▼
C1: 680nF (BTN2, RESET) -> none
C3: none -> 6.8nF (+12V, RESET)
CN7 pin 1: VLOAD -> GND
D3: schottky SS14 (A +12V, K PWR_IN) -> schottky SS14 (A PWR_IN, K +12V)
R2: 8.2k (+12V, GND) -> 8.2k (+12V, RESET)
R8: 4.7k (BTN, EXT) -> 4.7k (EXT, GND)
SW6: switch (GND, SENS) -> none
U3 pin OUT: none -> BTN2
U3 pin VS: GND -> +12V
▲
▼
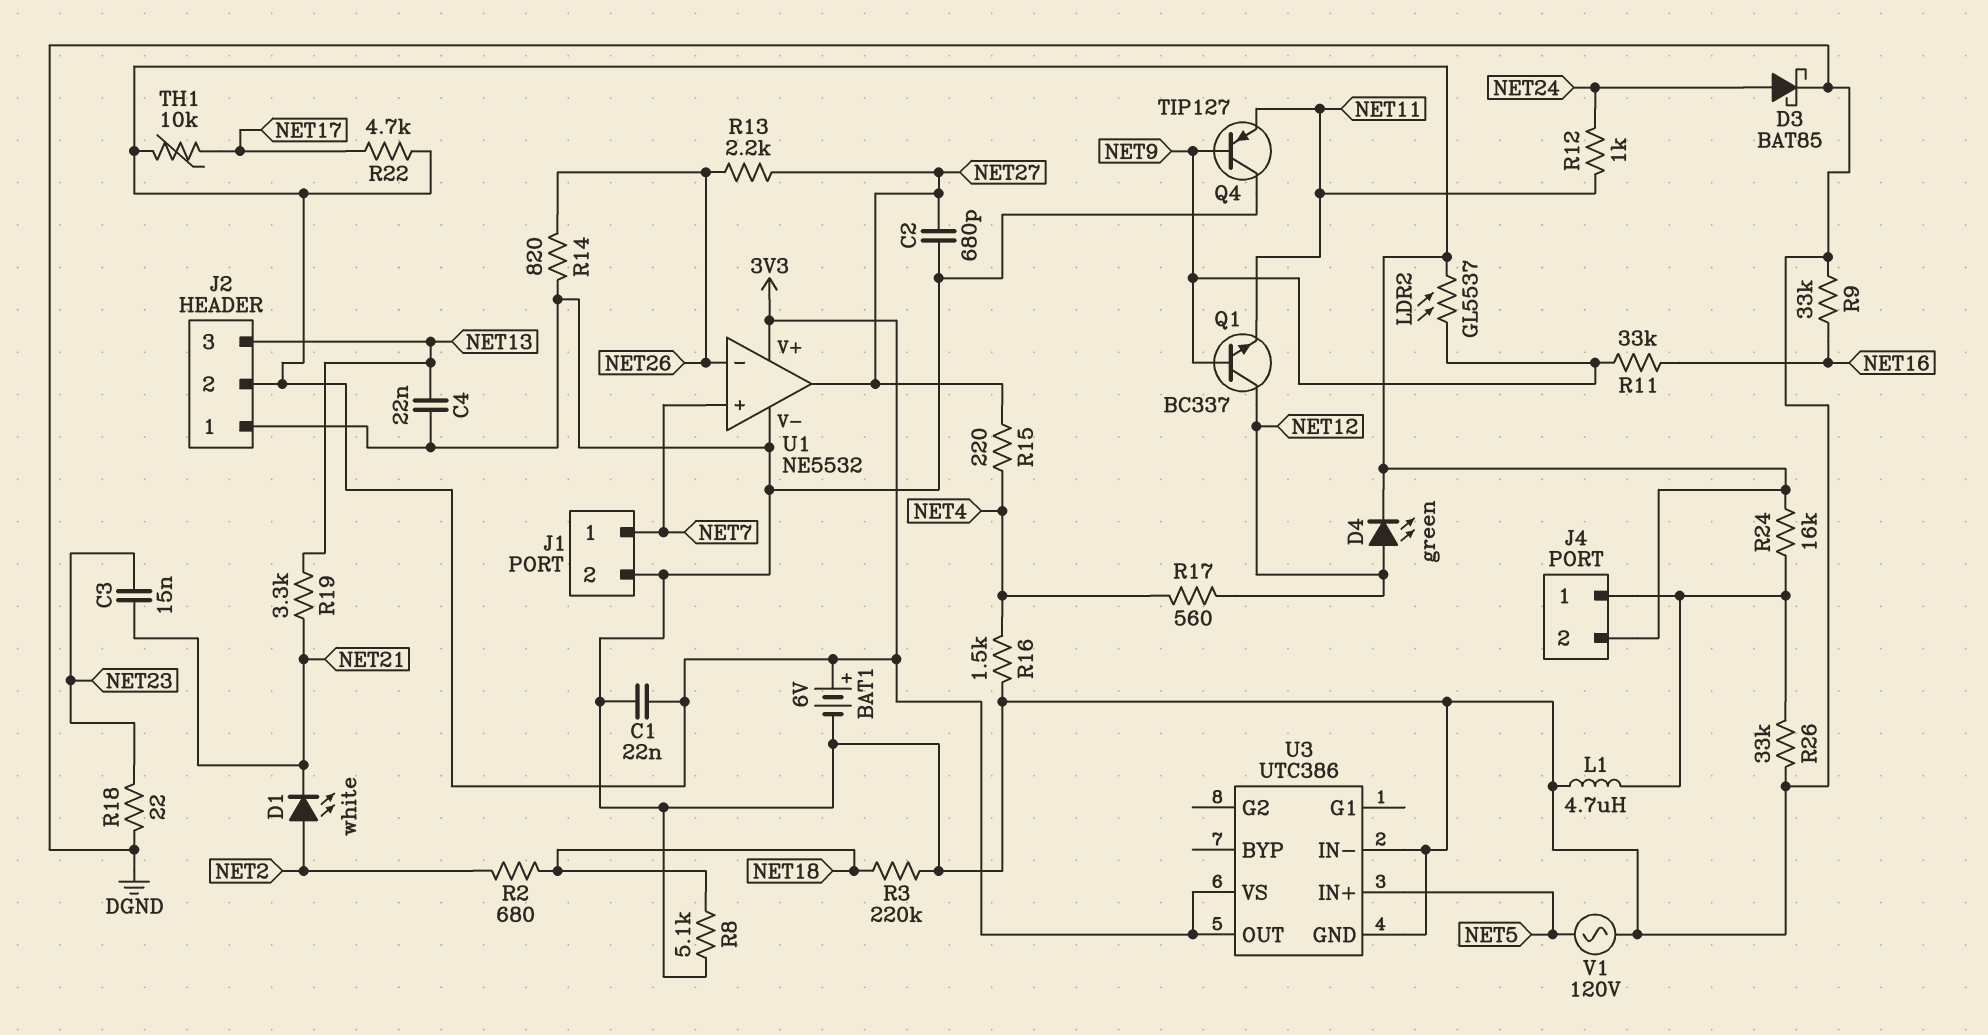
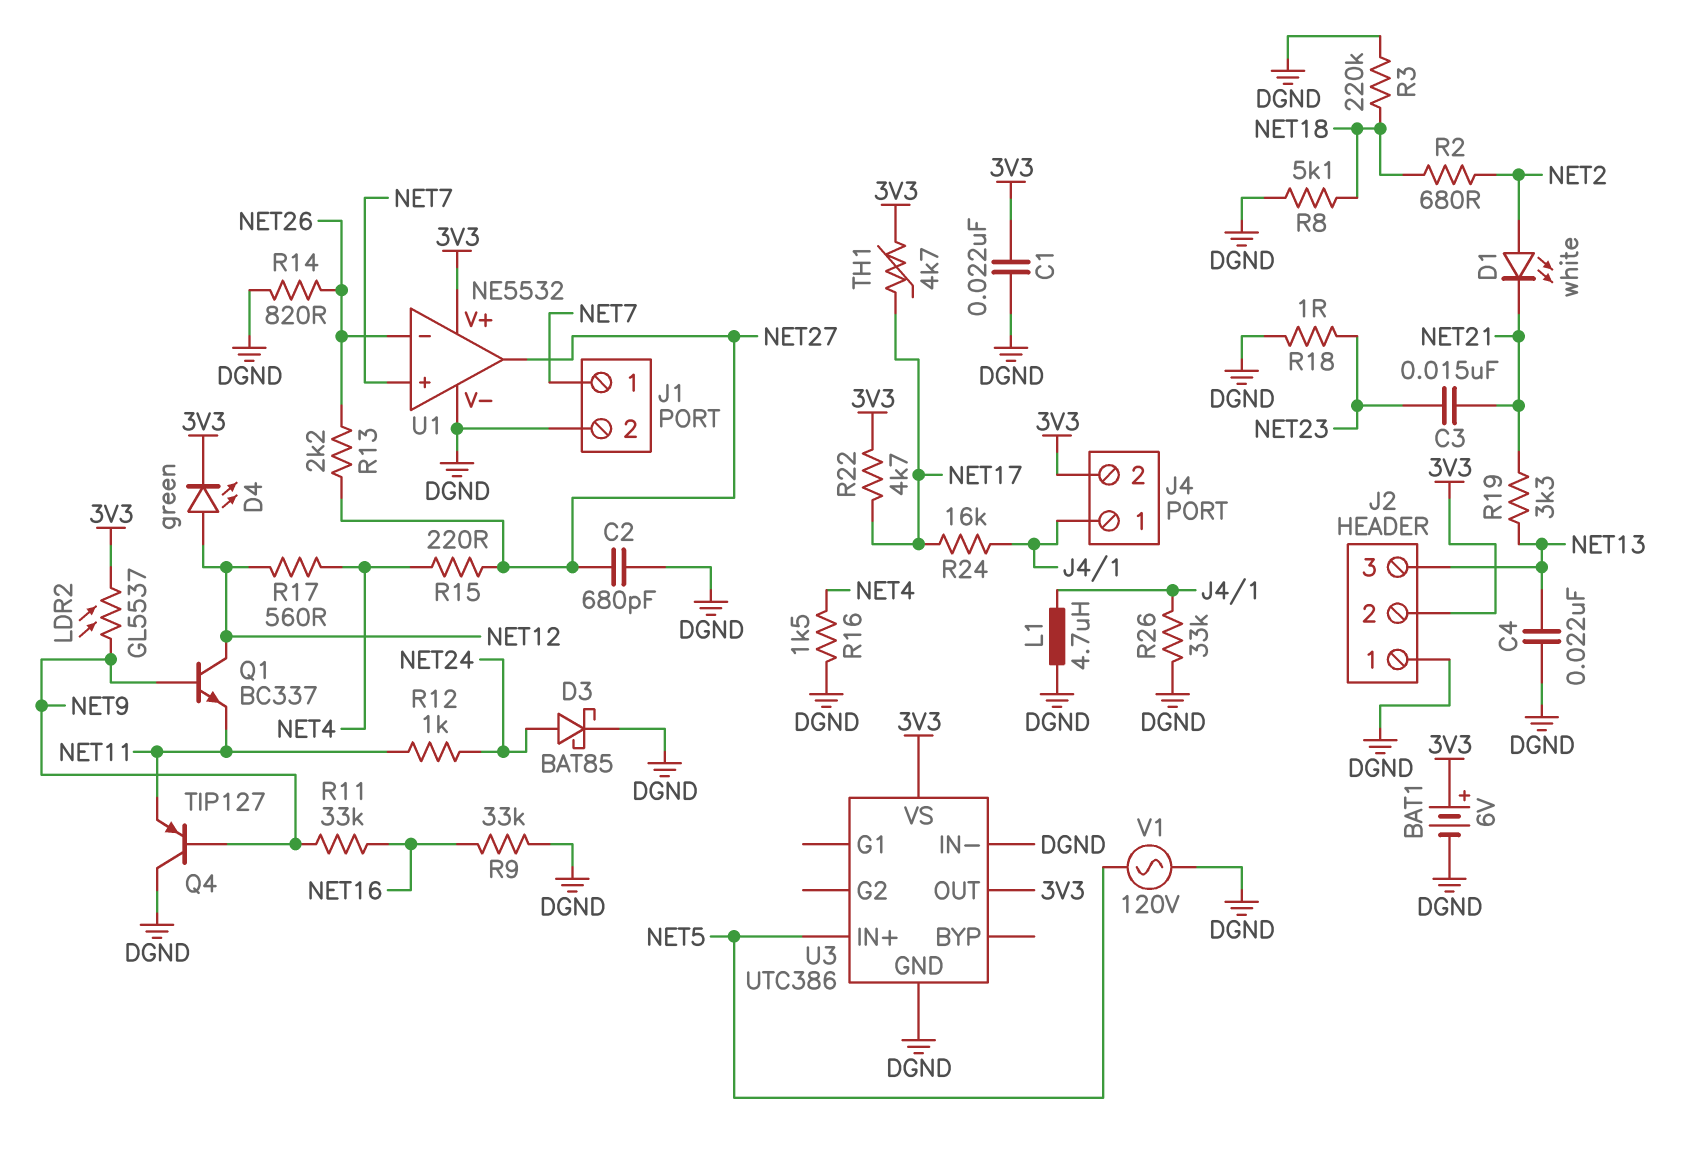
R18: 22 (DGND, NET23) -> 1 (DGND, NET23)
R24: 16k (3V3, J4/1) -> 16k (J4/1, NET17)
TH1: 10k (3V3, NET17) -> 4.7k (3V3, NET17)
▲
* _Activity_
Above are the records; from them, give again exactly the lines from the one containing "R2: 8.2k (+12V, GND) -> 8.2k (+12V, RESET)" through the one containing "U3 pin VS: GND -> +12V", both included.

* _Task answer_
R2: 8.2k (+12V, GND) -> 8.2k (+12V, RESET)
R8: 4.7k (BTN, EXT) -> 4.7k (EXT, GND)
SW6: switch (GND, SENS) -> none
U3 pin OUT: none -> BTN2
U3 pin VS: GND -> +12V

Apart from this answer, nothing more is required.